• RECORDS:
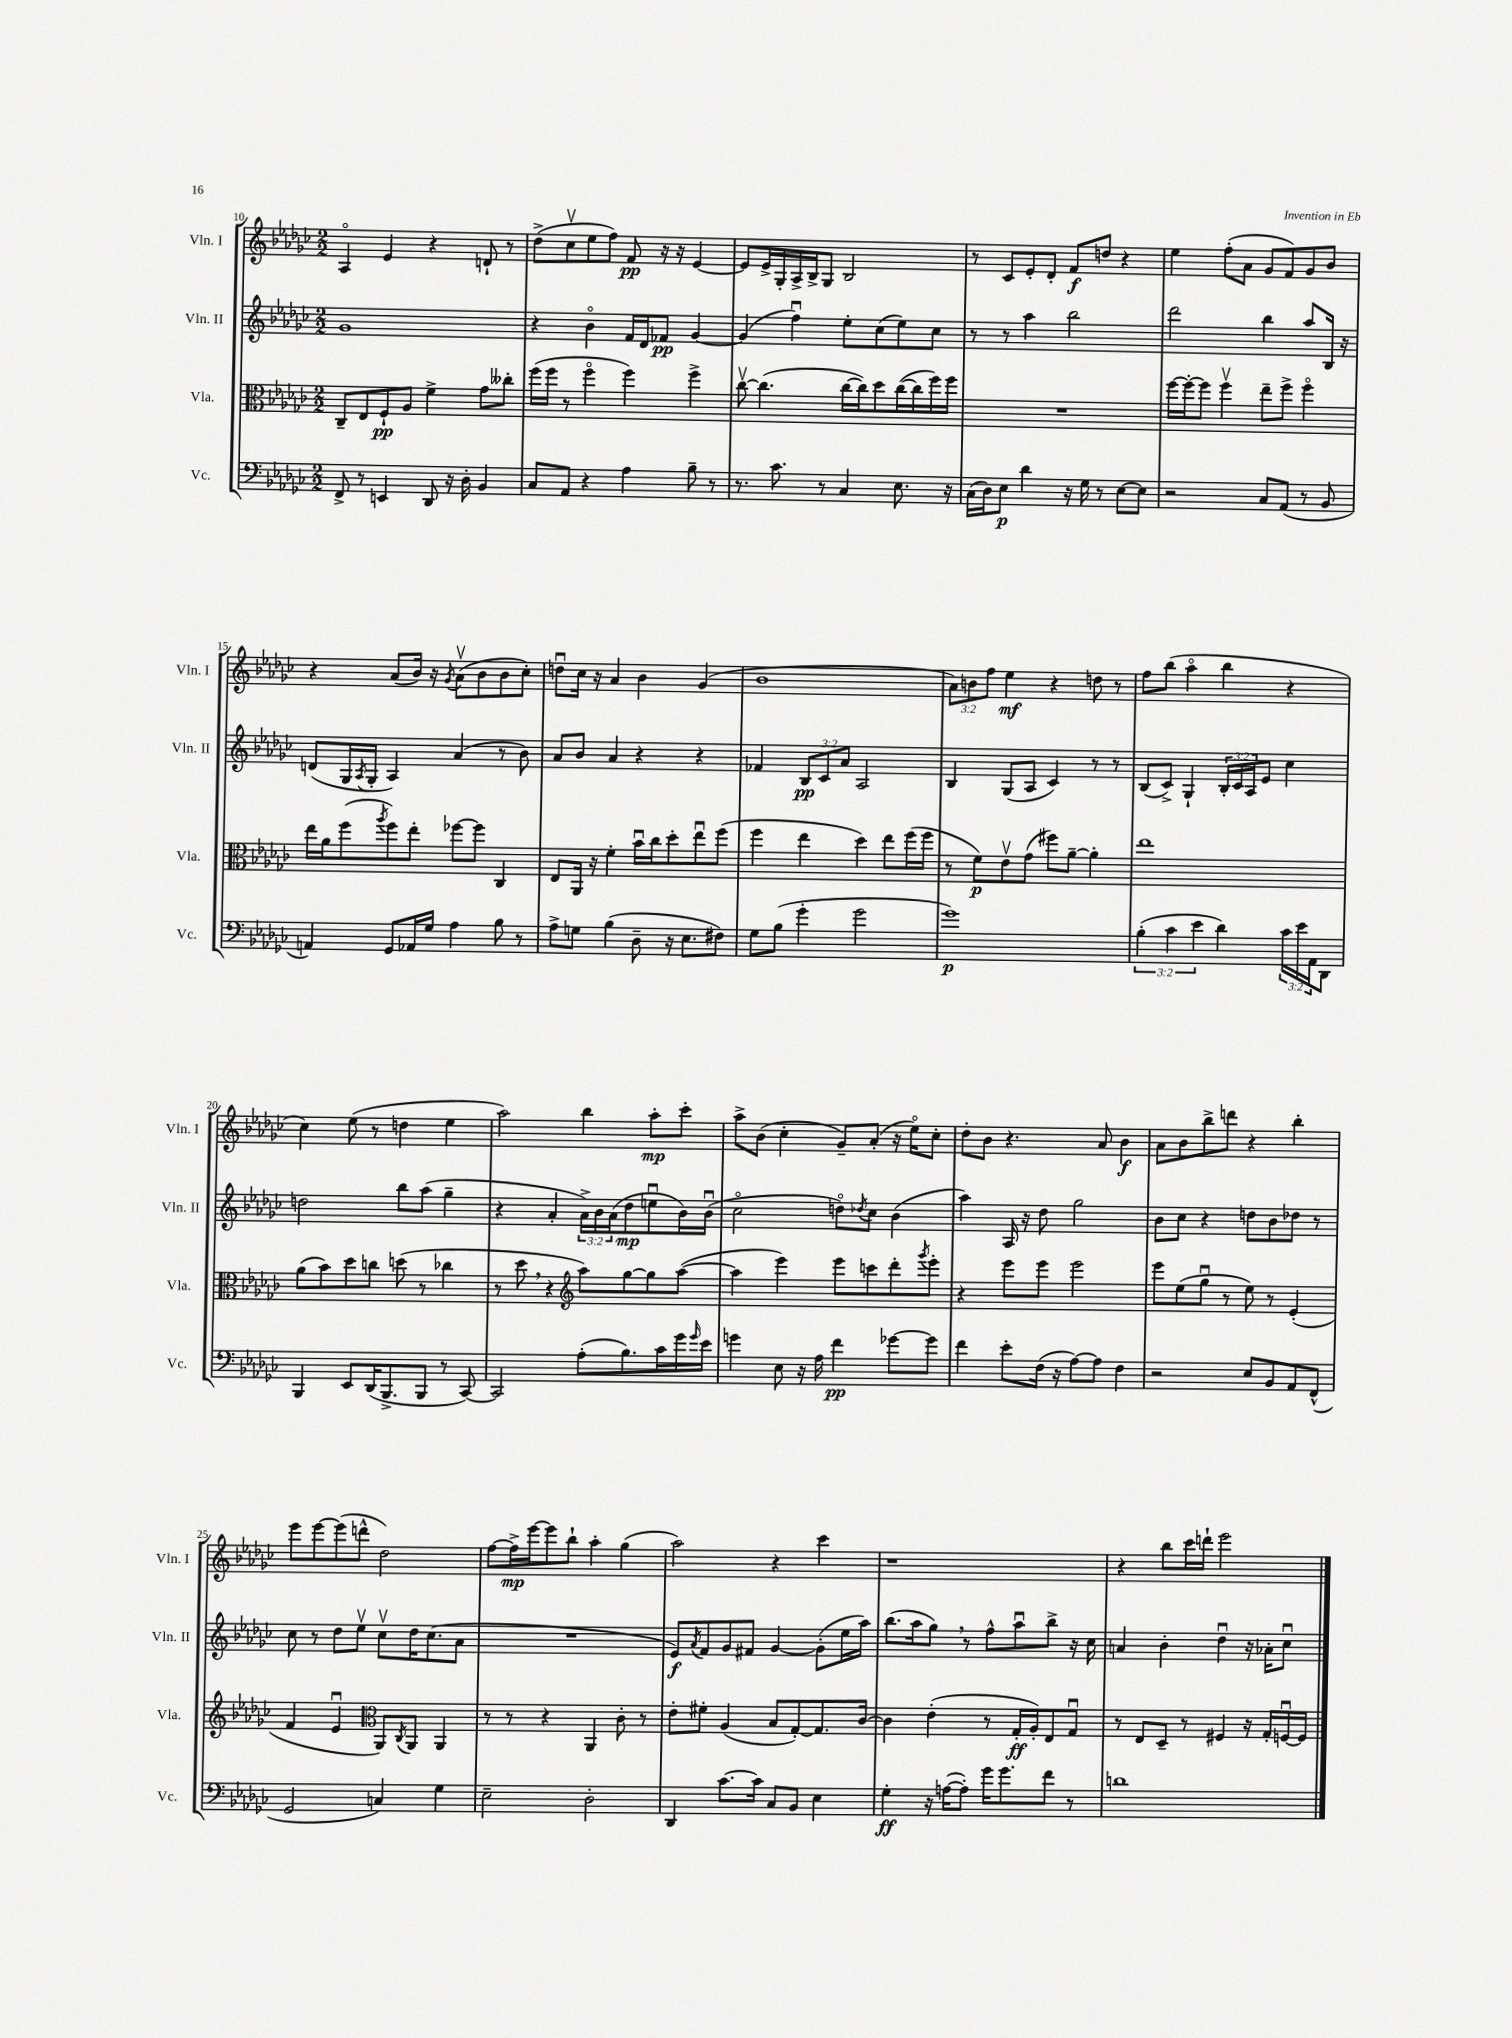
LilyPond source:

<<
\new StaffGroup <<
\new Staff = "s0" \with { instrumentName = "Vln. I" shortInstrumentName = "Vln. I" } {
    \clef treble \key ges \major \numericTimeSignature \time 2/2 \override Staff.TupletNumber.text = #tuplet-number::calc-fraction-text
    aes4\flageolet ees'4 r4 d'8-! r8 |
    des''8->( ces''8\upbow ees''8 f''8) f'8\pp r16 r16 ees'4~ |
    ees'8 ees'16-> ges16-. aes16-> bes16-> ges8 bes2 |
    r8 ces'8 ees'8-. des'8-. f'8\f d''8 r4 |
    ees''4 f''8-.( aes'8 ges'8 f'8) ges'8 bes'8 |
    r4 aes'8( bes'16) r16 \acciaccatura { ges'8 } aes'8\upbow( bes'8 bes'8 ces''8-.) |
    d''8\downbow ces''16 r16 aes'4 bes'4 ges'4( |
    bes'1 |
    \tuplet 3/2 { aes'8) b'8 f''8 } ees''4\mf r4 d''8 r8 |
    f''8 bes''8( aes''4\flageolet bes''4 r4 |
    ces''4) ees''8( r8 d''4 ees''4 |
    aes''2) bes''4 aes''8-.\mp ces'''8-. |
    aes''8-> bes'8( ces''4-. ges'8--) aes'8-.( r16 ees''16\flageolet) ces''8-. |
    des''8-. bes'8 r4. aes'8 bes'4\f |
    aes'8 bes'8 bes''8-> d'''8 r4 bes''4-. |
    ees'''8 ees'''8~ ees'''8( d'''8-^ des''2) |
    f''8~ f''16->\mp ees'''16~ ees'''8 bes''8-! aes''4-. ges''4( |
    aes''2) r4 ces'''4 |
    r1 |
    r4 bes''8 ces'''16 d'''16-! ees'''2 \bar "|." |
}
\new Staff = "s1" \with { instrumentName = "Vln. II" shortInstrumentName = "Vln. II" } {
    \clef treble \key ges \major \numericTimeSignature \time 2/2 \override Staff.TupletNumber.text = #tuplet-number::calc-fraction-text
    ges'1 |
    r4 bes'4\flageolet f'16 des'16 fes'8\pp ges'4~ |
    ges'4( f''4\downbow) ees''8-. ces''8( ees''8) ces''8 |
    r8 r8 aes''4 bes''2 |
    des'''2 bes''4 aes''8 bes16 r16 |
    d'8( ges16 \acciaccatura { aes8 } ges16-. aes4) aes'4( r8 bes'8) |
    aes'8 bes'8 aes'4 r4 r4 |
    fes'4 \tuplet 3/2 { bes8\pp ces'8 aes'8 } aes2 |
    bes4 ges8( aes8 ces'4) r8 r8 |
    bes8( ces'8->) ges4-! \tuplet 3/2 { bes16-. ces'16 aes16 } ees'8 ces''4 |
    d''2 bes''8 aes''8( ges''4-- |
    r4 aes'4-. \tuplet 3/2 { aes'16->) bes'16 aes'16( } des''8\mp e''8\downbow bes'16) bes'16\downbow( |
    ces''2\flageolet d''8\flageolet) \acciaccatura { des''8 } ces''8 bes'4( |
    aes''4) aes16 r16 des''8 ges''2 |
    bes'8 ces''8 r4 d''8 bes'8 des''8 r8 |
    ces''8 r8 des''8 ees''8\upbow ces''8\upbow des''16 ces''8.( aes'8 |
    R1 |
    ees'8\f) \acciaccatura { aes'8 } f'8 ges'8 fis'8 ges'4~ ges'8-.( ees''16 aes''16) |
    bes''8.( aes''16 ges''8) \breathe r8 f''8-^ aes''8\downbow bes''8-> r16 ces''16 |
    a'4 bes'4-. des''4\downbow r16 aes'16-. ces''8\downbow \bar "|." |
}
\new Staff = "s2" \with { instrumentName = "Vla." shortInstrumentName = "Vla." } {
    \clef alto \key ges \major \numericTimeSignature \time 2/2
    ces8-- ees8 f8-!\pp aes8 f'4-> ges'8 ceses''8-. |
    f''16( f''16 r8 f''4\flageolet f''4) f''4-> |
    ces''8~\upbow ces''4.( ces''16~ ces''16) des''8 ces''16~( ces''16 f''16) f''16 |
    R1 |
    f''16~ f''16~-. f''8 f''4\upbow ees''8-- f''8-> f''4\flageolet |
    ees''16 aes'16 f''8( \acciaccatura { aes''8 } f''8) ees''8-. fes''8~ fes''8 ces4 |
    ees8 aes,16 r16 f'4-. bes'16\downbow ces''16 des''8-. ees''8\downbow f''8( |
    f''4 ees''4 des''4) ees''8 f''16( f''16 |
    r8 f'8\p) ees'8\upbow ges'8( fis''8) aes'8~-- aes'4-. |
    ees''1 |
    aes'8( bes'8) des''8 c''8 d''8( r8 ces''4 |
    r8 des''8 \breathe r4 \clef treble aes''8) ges''8~ ges''8 aes''8~( |
    aes''4 ees'''4) ees'''8 c'''8 des'''8-. \acciaccatura { ges'''8 } ees'''8-. |
    r4 ees'''8 ees'''8 ees'''2 |
    ees'''8 ees''8( ges''8\downbow r8 ees''8) r8 ees'4-.( |
    f'4 ees'4\downbow \clef alto aes,8) \acciaccatura { ces8 } aes,8 aes,4 |
    r8 r8 r4 aes,4 ces'8-. r8 |
    ees'8-. fis'8-. aes4( bes8 ges8~-.) ges8. ces'16~ |
    ces'4 ees'4-.( r8 ges16-.\ff aes16-.) ees8 ges8\downbow |
    r8 ees8 des8-- r8 fis4 r16 ges16-. f16~\downbow f16 \bar "|." |
}
\new Staff = "s3" \with { instrumentName = "Vc." shortInstrumentName = "Vc." } {
    \clef bass \key ges \major \numericTimeSignature \time 2/2 \override Staff.TupletNumber.text = #tuplet-number::calc-fraction-text
    f,8-> r8 e,4 des,8 r16 des16-. bes,4 |
    ces8 aes,8 r4 aes4 bes8-- r8 |
    r8. ces'8. r8 ces4 ees8. r16 |
    ces16( des16) ees8\p des'4 r16 ges16 r8 ees8~ ees8 |
    r2 ces8 aes,8( r8 bes,8 |
    a,4) ges,8 aes,16 ges16 aes4 bes8 r8 |
    aes8-> g8 bes4( des8-- r16 ees8. fis8) |
    ges8 bes8( ges'4-. ges'2 |
    ges'1\p) |
    \tuplet 3/2 { bes4-.( ces'4 ees'4 } des'4) \tuplet 3/2 { ces'16 ees'16 aes,16 } des,8 |
    bes,,4 ees,8 des,16( bes,,8.-> bes,,8 r8 ces,8~) |
    ces,2 aes8-.( bes8.) ces'16 ges'16 \grace { ges'16 } ees'16 |
    g'4 ees8 r16 aes16 f'4\pp ges'8~ ges'8 |
    f'4 ees'8-. f16( r16 aes8~) aes8 f4 |
    r2 ees8 bes,8 aes,8 f,8-^( |
    ges,2 c4) ges4 |
    ees2-- des2-. |
    des,4 ces'8.~ ces'16 ces8 bes,8 ees4 |
    ges4-.\ff r16 a16~( a8-.) ges'16 ges'8. f'8 r8 |
    d'1 \bar "|." |
}
>>
>>
\layout { \context { \Score currentBarNumber = #10 } }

• WHAT TO DO: Count the lines in the entries above that contain the string "downbow", and give only that number.

• RESPONSE TO THE EXERCISE: 10